Job ->
When you reach the line that contains "(344, 336) = (471, 213): white" in the data below, start reproducing lines exactly, and stop after the line that contains "(437, 509) = (187, 333): purple".

*** Block opens ***

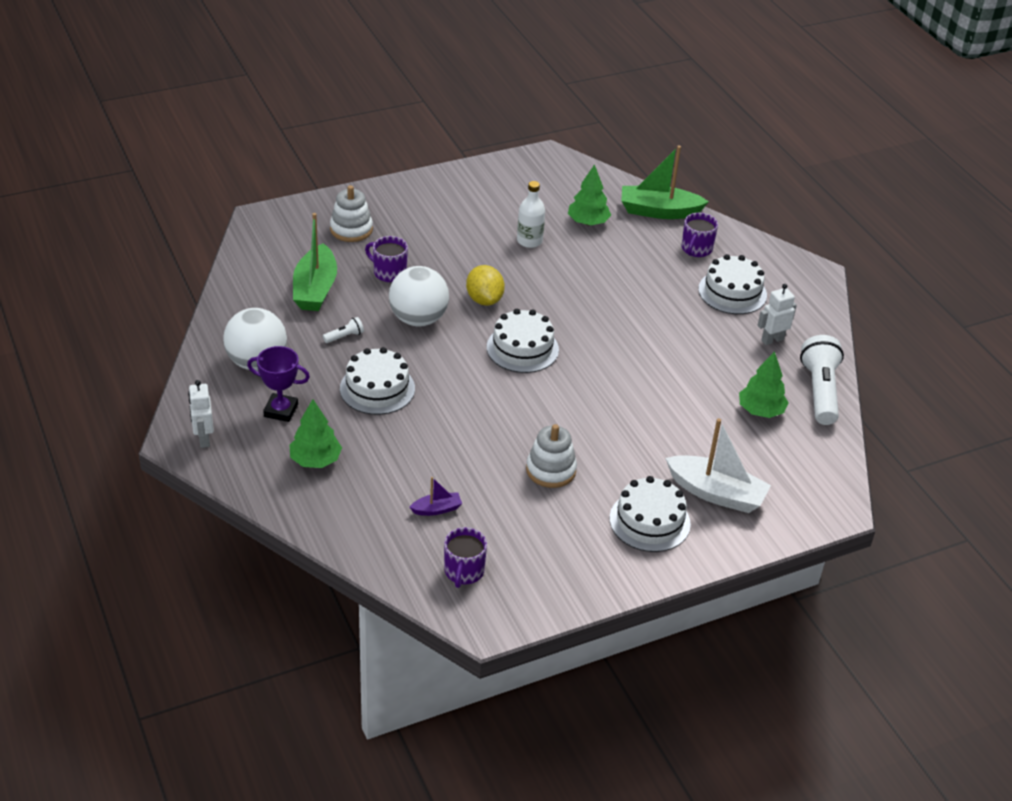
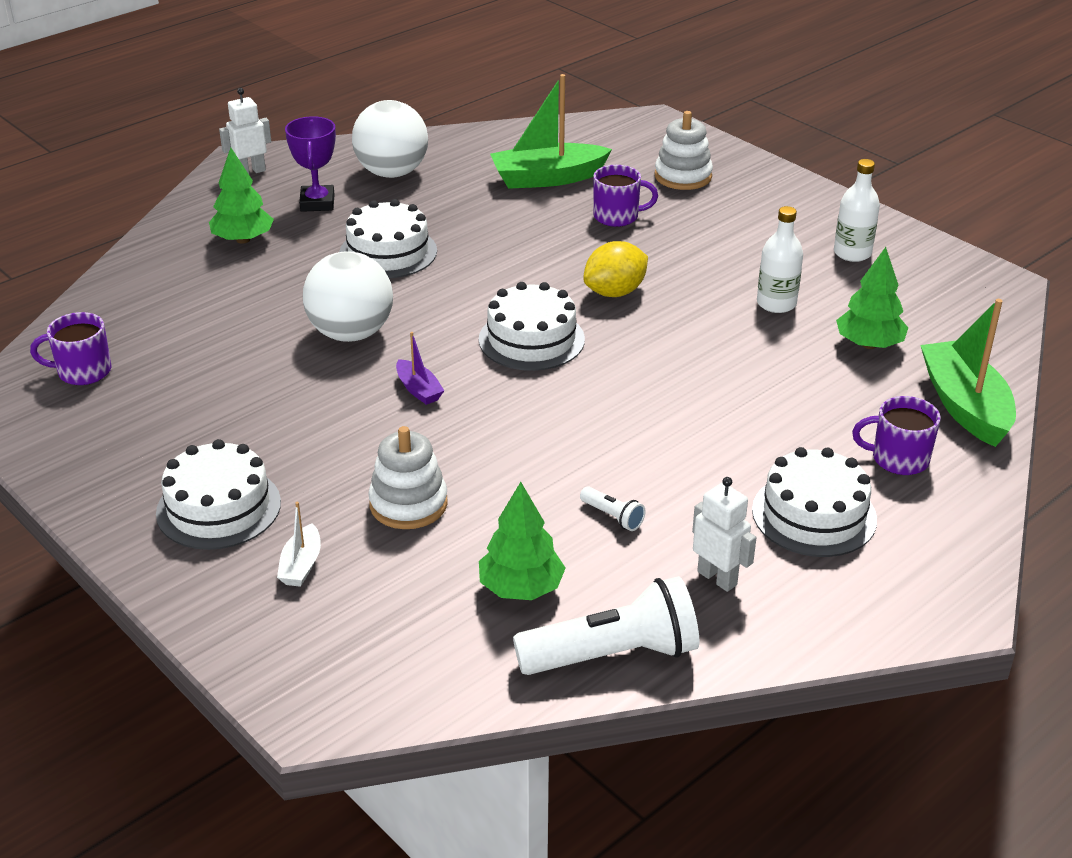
camera: 75 degrees right, 5 degrees down
(344, 336) = (471, 213): white flashlight -> white flashlight (613, 516)
(389, 272) = (617, 216): purple mug -> purple mug turned 75 degrees clockwise
(418, 319) = (539, 253): white ball -> white ball (351, 333)
(437, 509) = (187, 333): purple boat -> purple boat (418, 390)
(488, 195) = (852, 253): none -> white bottle
(551, 470) = (292, 405): white stacking toy -> white stacking toy (408, 504)
(716, 493) = (301, 565): white boat -> white boat, size x0.48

*** Block closes ***

Task solution ->
(344, 336) = (471, 213): white flashlight -> white flashlight (613, 516)
(389, 272) = (617, 216): purple mug -> purple mug turned 75 degrees clockwise
(418, 319) = (539, 253): white ball -> white ball (351, 333)
(437, 509) = (187, 333): purple boat -> purple boat (418, 390)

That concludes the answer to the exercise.